• **Task to complete**
What follows is a listing; give it again exactly, in its entirety.

** Opening Data supplied block **

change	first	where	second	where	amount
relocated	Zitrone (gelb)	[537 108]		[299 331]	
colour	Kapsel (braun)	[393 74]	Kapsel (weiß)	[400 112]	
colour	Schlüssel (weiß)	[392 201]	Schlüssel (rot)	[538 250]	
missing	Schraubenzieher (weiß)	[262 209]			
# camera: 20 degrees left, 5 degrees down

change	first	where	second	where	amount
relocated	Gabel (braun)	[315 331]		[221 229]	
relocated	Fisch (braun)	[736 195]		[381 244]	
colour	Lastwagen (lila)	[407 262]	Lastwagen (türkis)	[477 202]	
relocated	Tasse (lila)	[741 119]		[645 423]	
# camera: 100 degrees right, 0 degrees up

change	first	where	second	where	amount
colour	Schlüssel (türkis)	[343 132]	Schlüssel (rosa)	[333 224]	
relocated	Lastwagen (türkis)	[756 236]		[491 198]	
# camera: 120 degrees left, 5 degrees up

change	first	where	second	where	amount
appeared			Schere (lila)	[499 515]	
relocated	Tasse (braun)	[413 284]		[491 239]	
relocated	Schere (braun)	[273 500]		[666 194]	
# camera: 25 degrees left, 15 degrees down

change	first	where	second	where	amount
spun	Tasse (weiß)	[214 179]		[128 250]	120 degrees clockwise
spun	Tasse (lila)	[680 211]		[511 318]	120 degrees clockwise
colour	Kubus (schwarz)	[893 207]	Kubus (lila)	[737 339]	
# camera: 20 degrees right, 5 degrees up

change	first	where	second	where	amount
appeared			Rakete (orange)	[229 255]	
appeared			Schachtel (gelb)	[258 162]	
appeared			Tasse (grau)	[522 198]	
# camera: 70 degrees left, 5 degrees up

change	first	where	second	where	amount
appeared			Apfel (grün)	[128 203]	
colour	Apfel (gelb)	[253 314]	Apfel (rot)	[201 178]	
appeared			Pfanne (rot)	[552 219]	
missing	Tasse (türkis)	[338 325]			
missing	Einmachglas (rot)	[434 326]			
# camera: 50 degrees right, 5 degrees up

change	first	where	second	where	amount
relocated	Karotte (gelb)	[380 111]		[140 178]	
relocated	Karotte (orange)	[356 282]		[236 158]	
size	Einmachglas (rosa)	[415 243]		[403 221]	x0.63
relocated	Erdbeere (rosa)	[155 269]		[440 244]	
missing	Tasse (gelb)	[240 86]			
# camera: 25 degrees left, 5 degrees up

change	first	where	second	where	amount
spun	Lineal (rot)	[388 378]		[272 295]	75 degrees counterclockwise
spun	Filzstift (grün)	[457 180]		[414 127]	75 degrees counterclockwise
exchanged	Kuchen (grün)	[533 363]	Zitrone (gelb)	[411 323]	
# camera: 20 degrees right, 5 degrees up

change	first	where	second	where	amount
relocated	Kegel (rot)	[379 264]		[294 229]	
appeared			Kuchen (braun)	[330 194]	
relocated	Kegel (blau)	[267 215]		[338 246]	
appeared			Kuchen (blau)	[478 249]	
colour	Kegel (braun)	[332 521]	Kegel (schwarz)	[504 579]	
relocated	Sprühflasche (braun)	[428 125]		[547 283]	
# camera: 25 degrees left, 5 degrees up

** Closing Data supplied block **

• **The answer**
change	first	where	second	where	amount
relocated	Zitrone (gelb)	[537 108]		[299 331]	
colour	Kapsel (braun)	[393 74]	Kapsel (weiß)	[400 112]	
colour	Schlüssel (weiß)	[392 201]	Schlüssel (rot)	[538 250]	
missing	Schraubenzieher (weiß)	[262 209]			
# camera: 20 degrees left, 5 degrees down

change	first	where	second	where	amount
relocated	Gabel (braun)	[315 331]		[221 229]	
relocated	Fisch (braun)	[736 195]		[381 244]	
colour	Lastwagen (lila)	[407 262]	Lastwagen (türkis)	[477 202]	
relocated	Tasse (lila)	[741 119]		[645 423]	
# camera: 100 degrees right, 0 degrees up

change	first	where	second	where	amount
colour	Schlüssel (türkis)	[343 132]	Schlüssel (rosa)	[333 224]	
relocated	Lastwagen (türkis)	[756 236]		[491 198]	
# camera: 120 degrees left, 5 degrees up

change	first	where	second	where	amount
appeared			Schere (lila)	[499 515]	
relocated	Tasse (braun)	[413 284]		[491 239]	
relocated	Schere (braun)	[273 500]		[666 194]	
# camera: 25 degrees left, 15 degrees down

change	first	where	second	where	amount
spun	Tasse (weiß)	[214 179]		[128 250]	120 degrees clockwise
spun	Tasse (lila)	[680 211]		[511 318]	120 degrees clockwise
colour	Kubus (schwarz)	[893 207]	Kubus (lila)	[737 339]	
# camera: 20 degrees right, 5 degrees up

change	first	where	second	where	amount
appeared			Rakete (orange)	[229 255]	
appeared			Schachtel (gelb)	[258 162]	
appeared			Tasse (grau)	[522 198]	
# camera: 70 degrees left, 5 degrees up

change	first	where	second	where	amount
appeared			Apfel (grün)	[128 203]	
colour	Apfel (gelb)	[253 314]	Apfel (rot)	[201 178]	
appeared			Pfanne (rot)	[552 219]	
missing	Tasse (türkis)	[338 325]			
missing	Einmachglas (rot)	[434 326]			
# camera: 50 degrees right, 5 degrees up

change	first	where	second	where	amount
relocated	Karotte (gelb)	[380 111]		[140 178]	
relocated	Karotte (orange)	[356 282]		[236 158]	
size	Einmachglas (rosa)	[415 243]		[403 221]	x0.63
relocated	Erdbeere (rosa)	[155 269]		[440 244]	
missing	Tasse (gelb)	[240 86]			
# camera: 25 degrees left, 5 degrees up

change	first	where	second	where	amount
spun	Lineal (rot)	[388 378]		[272 295]	75 degrees counterclockwise
spun	Filzstift (grün)	[457 180]		[414 127]	75 degrees counterclockwise
exchanged	Kuchen (grün)	[533 363]	Zitrone (gelb)	[411 323]	
# camera: 20 degrees right, 5 degrees up

change	first	where	second	where	amount
relocated	Kegel (rot)	[379 264]		[294 229]	
appeared			Kuchen (braun)	[330 194]	
relocated	Kegel (blau)	[267 215]		[338 246]	
appeared			Kuchen (blau)	[478 249]	
colour	Kegel (braun)	[332 521]	Kegel (schwarz)	[504 579]	
relocated	Sprühflasche (braun)	[428 125]		[547 283]	
# camera: 25 degrees left, 5 degrees up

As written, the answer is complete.